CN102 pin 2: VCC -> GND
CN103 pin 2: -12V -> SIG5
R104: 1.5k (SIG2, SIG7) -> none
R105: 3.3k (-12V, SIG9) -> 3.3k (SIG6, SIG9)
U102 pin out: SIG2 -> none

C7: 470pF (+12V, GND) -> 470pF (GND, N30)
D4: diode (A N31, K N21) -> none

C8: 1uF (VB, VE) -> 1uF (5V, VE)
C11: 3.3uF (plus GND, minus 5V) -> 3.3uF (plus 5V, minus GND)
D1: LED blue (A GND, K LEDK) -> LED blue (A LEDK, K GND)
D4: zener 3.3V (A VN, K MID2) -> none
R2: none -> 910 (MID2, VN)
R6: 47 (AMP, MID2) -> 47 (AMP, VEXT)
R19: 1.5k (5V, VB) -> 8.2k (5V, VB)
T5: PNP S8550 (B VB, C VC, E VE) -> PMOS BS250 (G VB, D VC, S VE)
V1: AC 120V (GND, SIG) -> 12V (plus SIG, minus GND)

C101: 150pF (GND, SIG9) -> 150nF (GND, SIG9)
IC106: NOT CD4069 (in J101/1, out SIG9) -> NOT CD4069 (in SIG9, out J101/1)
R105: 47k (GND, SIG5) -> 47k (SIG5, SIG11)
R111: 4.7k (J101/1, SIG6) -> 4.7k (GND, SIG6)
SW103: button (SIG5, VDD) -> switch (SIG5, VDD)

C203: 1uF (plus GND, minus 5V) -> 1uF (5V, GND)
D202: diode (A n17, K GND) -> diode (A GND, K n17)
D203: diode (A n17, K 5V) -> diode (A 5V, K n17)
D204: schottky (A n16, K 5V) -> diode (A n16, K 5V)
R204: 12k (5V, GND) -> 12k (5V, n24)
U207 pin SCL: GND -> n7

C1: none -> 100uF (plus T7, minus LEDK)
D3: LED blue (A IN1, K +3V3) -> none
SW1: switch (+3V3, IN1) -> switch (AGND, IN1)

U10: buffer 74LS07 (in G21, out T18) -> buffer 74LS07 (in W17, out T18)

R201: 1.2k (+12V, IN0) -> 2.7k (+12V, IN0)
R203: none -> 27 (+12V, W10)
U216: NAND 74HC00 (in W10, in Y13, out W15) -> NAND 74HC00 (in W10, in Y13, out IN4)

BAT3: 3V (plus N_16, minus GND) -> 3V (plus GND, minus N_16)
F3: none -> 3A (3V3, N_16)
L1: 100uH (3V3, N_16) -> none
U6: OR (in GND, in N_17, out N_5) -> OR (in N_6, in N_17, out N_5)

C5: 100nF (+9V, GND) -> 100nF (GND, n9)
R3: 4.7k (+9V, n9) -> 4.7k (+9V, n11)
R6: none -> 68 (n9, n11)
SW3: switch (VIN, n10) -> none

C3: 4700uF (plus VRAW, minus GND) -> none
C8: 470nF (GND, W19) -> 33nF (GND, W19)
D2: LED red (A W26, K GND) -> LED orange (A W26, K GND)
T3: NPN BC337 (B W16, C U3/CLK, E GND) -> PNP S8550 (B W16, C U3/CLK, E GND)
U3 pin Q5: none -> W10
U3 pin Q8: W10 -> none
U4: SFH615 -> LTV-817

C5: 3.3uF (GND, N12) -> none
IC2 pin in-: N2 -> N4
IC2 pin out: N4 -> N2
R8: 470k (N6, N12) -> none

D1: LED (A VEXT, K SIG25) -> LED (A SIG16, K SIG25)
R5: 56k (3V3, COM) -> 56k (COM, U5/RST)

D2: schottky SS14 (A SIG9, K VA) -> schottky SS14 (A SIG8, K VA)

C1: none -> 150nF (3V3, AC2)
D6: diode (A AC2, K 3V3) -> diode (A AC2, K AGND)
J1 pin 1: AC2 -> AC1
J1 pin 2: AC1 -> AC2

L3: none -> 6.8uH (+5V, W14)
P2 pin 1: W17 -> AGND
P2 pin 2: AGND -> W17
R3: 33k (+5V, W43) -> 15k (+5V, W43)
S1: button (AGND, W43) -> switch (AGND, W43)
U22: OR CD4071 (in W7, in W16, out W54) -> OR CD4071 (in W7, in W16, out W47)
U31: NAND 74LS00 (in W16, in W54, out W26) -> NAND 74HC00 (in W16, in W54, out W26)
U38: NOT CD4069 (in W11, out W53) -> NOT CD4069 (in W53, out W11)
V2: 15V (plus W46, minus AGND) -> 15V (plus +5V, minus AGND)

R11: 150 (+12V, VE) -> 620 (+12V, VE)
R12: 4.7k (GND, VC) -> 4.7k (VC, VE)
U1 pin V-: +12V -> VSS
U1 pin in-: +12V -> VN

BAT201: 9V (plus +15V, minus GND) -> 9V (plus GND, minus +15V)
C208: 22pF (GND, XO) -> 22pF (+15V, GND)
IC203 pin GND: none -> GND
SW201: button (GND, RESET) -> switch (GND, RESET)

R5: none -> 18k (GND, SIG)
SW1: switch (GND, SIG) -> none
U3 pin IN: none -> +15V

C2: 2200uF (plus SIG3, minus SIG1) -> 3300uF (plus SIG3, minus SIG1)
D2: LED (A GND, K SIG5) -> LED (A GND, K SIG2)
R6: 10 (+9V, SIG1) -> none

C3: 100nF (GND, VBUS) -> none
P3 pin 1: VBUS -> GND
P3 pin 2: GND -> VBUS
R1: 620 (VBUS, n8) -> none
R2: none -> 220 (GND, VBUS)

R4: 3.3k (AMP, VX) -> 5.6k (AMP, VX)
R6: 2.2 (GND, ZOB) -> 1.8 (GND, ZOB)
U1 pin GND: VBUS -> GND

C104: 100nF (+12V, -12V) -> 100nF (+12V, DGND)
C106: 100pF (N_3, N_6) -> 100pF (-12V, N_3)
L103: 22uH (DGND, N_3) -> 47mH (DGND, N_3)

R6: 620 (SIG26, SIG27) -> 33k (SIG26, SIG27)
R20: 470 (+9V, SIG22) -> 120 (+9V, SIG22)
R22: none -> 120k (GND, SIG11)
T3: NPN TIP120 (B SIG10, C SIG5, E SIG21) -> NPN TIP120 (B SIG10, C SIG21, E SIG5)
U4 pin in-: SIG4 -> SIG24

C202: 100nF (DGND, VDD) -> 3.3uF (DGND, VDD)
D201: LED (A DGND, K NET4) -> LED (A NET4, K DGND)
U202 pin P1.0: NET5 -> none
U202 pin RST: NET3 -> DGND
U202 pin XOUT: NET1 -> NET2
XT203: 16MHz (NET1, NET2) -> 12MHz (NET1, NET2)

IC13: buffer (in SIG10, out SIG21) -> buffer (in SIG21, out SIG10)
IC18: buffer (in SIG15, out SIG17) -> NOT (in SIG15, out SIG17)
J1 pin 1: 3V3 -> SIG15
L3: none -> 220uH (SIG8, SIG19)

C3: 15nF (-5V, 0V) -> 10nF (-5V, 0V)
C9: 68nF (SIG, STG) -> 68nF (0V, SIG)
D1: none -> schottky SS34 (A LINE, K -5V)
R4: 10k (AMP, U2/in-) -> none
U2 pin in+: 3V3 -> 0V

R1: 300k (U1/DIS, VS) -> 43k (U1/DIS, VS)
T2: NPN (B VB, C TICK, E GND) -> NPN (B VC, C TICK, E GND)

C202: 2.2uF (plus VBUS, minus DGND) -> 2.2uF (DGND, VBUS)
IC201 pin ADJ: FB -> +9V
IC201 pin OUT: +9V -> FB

◆ Prompt ◆
Could the data above be returned exactly as it stands?

◆ Reply ◆
CN102 pin 2: VCC -> GND
CN103 pin 2: -12V -> SIG5
R104: 1.5k (SIG2, SIG7) -> none
R105: 3.3k (-12V, SIG9) -> 3.3k (SIG6, SIG9)
U102 pin out: SIG2 -> none

C7: 470pF (+12V, GND) -> 470pF (GND, N30)
D4: diode (A N31, K N21) -> none

C8: 1uF (VB, VE) -> 1uF (5V, VE)
C11: 3.3uF (plus GND, minus 5V) -> 3.3uF (plus 5V, minus GND)
D1: LED blue (A GND, K LEDK) -> LED blue (A LEDK, K GND)
D4: zener 3.3V (A VN, K MID2) -> none
R2: none -> 910 (MID2, VN)
R6: 47 (AMP, MID2) -> 47 (AMP, VEXT)
R19: 1.5k (5V, VB) -> 8.2k (5V, VB)
T5: PNP S8550 (B VB, C VC, E VE) -> PMOS BS250 (G VB, D VC, S VE)
V1: AC 120V (GND, SIG) -> 12V (plus SIG, minus GND)

C101: 150pF (GND, SIG9) -> 150nF (GND, SIG9)
IC106: NOT CD4069 (in J101/1, out SIG9) -> NOT CD4069 (in SIG9, out J101/1)
R105: 47k (GND, SIG5) -> 47k (SIG5, SIG11)
R111: 4.7k (J101/1, SIG6) -> 4.7k (GND, SIG6)
SW103: button (SIG5, VDD) -> switch (SIG5, VDD)

C203: 1uF (plus GND, minus 5V) -> 1uF (5V, GND)
D202: diode (A n17, K GND) -> diode (A GND, K n17)
D203: diode (A n17, K 5V) -> diode (A 5V, K n17)
D204: schottky (A n16, K 5V) -> diode (A n16, K 5V)
R204: 12k (5V, GND) -> 12k (5V, n24)
U207 pin SCL: GND -> n7

C1: none -> 100uF (plus T7, minus LEDK)
D3: LED blue (A IN1, K +3V3) -> none
SW1: switch (+3V3, IN1) -> switch (AGND, IN1)

U10: buffer 74LS07 (in G21, out T18) -> buffer 74LS07 (in W17, out T18)

R201: 1.2k (+12V, IN0) -> 2.7k (+12V, IN0)
R203: none -> 27 (+12V, W10)
U216: NAND 74HC00 (in W10, in Y13, out W15) -> NAND 74HC00 (in W10, in Y13, out IN4)

BAT3: 3V (plus N_16, minus GND) -> 3V (plus GND, minus N_16)
F3: none -> 3A (3V3, N_16)
L1: 100uH (3V3, N_16) -> none
U6: OR (in GND, in N_17, out N_5) -> OR (in N_6, in N_17, out N_5)

C5: 100nF (+9V, GND) -> 100nF (GND, n9)
R3: 4.7k (+9V, n9) -> 4.7k (+9V, n11)
R6: none -> 68 (n9, n11)
SW3: switch (VIN, n10) -> none

C3: 4700uF (plus VRAW, minus GND) -> none
C8: 470nF (GND, W19) -> 33nF (GND, W19)
D2: LED red (A W26, K GND) -> LED orange (A W26, K GND)
T3: NPN BC337 (B W16, C U3/CLK, E GND) -> PNP S8550 (B W16, C U3/CLK, E GND)
U3 pin Q5: none -> W10
U3 pin Q8: W10 -> none
U4: SFH615 -> LTV-817

C5: 3.3uF (GND, N12) -> none
IC2 pin in-: N2 -> N4
IC2 pin out: N4 -> N2
R8: 470k (N6, N12) -> none

D1: LED (A VEXT, K SIG25) -> LED (A SIG16, K SIG25)
R5: 56k (3V3, COM) -> 56k (COM, U5/RST)

D2: schottky SS14 (A SIG9, K VA) -> schottky SS14 (A SIG8, K VA)

C1: none -> 150nF (3V3, AC2)
D6: diode (A AC2, K 3V3) -> diode (A AC2, K AGND)
J1 pin 1: AC2 -> AC1
J1 pin 2: AC1 -> AC2

L3: none -> 6.8uH (+5V, W14)
P2 pin 1: W17 -> AGND
P2 pin 2: AGND -> W17
R3: 33k (+5V, W43) -> 15k (+5V, W43)
S1: button (AGND, W43) -> switch (AGND, W43)
U22: OR CD4071 (in W7, in W16, out W54) -> OR CD4071 (in W7, in W16, out W47)
U31: NAND 74LS00 (in W16, in W54, out W26) -> NAND 74HC00 (in W16, in W54, out W26)
U38: NOT CD4069 (in W11, out W53) -> NOT CD4069 (in W53, out W11)
V2: 15V (plus W46, minus AGND) -> 15V (plus +5V, minus AGND)

R11: 150 (+12V, VE) -> 620 (+12V, VE)
R12: 4.7k (GND, VC) -> 4.7k (VC, VE)
U1 pin V-: +12V -> VSS
U1 pin in-: +12V -> VN

BAT201: 9V (plus +15V, minus GND) -> 9V (plus GND, minus +15V)
C208: 22pF (GND, XO) -> 22pF (+15V, GND)
IC203 pin GND: none -> GND
SW201: button (GND, RESET) -> switch (GND, RESET)

R5: none -> 18k (GND, SIG)
SW1: switch (GND, SIG) -> none
U3 pin IN: none -> +15V

C2: 2200uF (plus SIG3, minus SIG1) -> 3300uF (plus SIG3, minus SIG1)
D2: LED (A GND, K SIG5) -> LED (A GND, K SIG2)
R6: 10 (+9V, SIG1) -> none

C3: 100nF (GND, VBUS) -> none
P3 pin 1: VBUS -> GND
P3 pin 2: GND -> VBUS
R1: 620 (VBUS, n8) -> none
R2: none -> 220 (GND, VBUS)

R4: 3.3k (AMP, VX) -> 5.6k (AMP, VX)
R6: 2.2 (GND, ZOB) -> 1.8 (GND, ZOB)
U1 pin GND: VBUS -> GND

C104: 100nF (+12V, -12V) -> 100nF (+12V, DGND)
C106: 100pF (N_3, N_6) -> 100pF (-12V, N_3)
L103: 22uH (DGND, N_3) -> 47mH (DGND, N_3)

R6: 620 (SIG26, SIG27) -> 33k (SIG26, SIG27)
R20: 470 (+9V, SIG22) -> 120 (+9V, SIG22)
R22: none -> 120k (GND, SIG11)
T3: NPN TIP120 (B SIG10, C SIG5, E SIG21) -> NPN TIP120 (B SIG10, C SIG21, E SIG5)
U4 pin in-: SIG4 -> SIG24

C202: 100nF (DGND, VDD) -> 3.3uF (DGND, VDD)
D201: LED (A DGND, K NET4) -> LED (A NET4, K DGND)
U202 pin P1.0: NET5 -> none
U202 pin RST: NET3 -> DGND
U202 pin XOUT: NET1 -> NET2
XT203: 16MHz (NET1, NET2) -> 12MHz (NET1, NET2)

IC13: buffer (in SIG10, out SIG21) -> buffer (in SIG21, out SIG10)
IC18: buffer (in SIG15, out SIG17) -> NOT (in SIG15, out SIG17)
J1 pin 1: 3V3 -> SIG15
L3: none -> 220uH (SIG8, SIG19)

C3: 15nF (-5V, 0V) -> 10nF (-5V, 0V)
C9: 68nF (SIG, STG) -> 68nF (0V, SIG)
D1: none -> schottky SS34 (A LINE, K -5V)
R4: 10k (AMP, U2/in-) -> none
U2 pin in+: 3V3 -> 0V

R1: 300k (U1/DIS, VS) -> 43k (U1/DIS, VS)
T2: NPN (B VB, C TICK, E GND) -> NPN (B VC, C TICK, E GND)

C202: 2.2uF (plus VBUS, minus DGND) -> 2.2uF (DGND, VBUS)
IC201 pin ADJ: FB -> +9V
IC201 pin OUT: +9V -> FB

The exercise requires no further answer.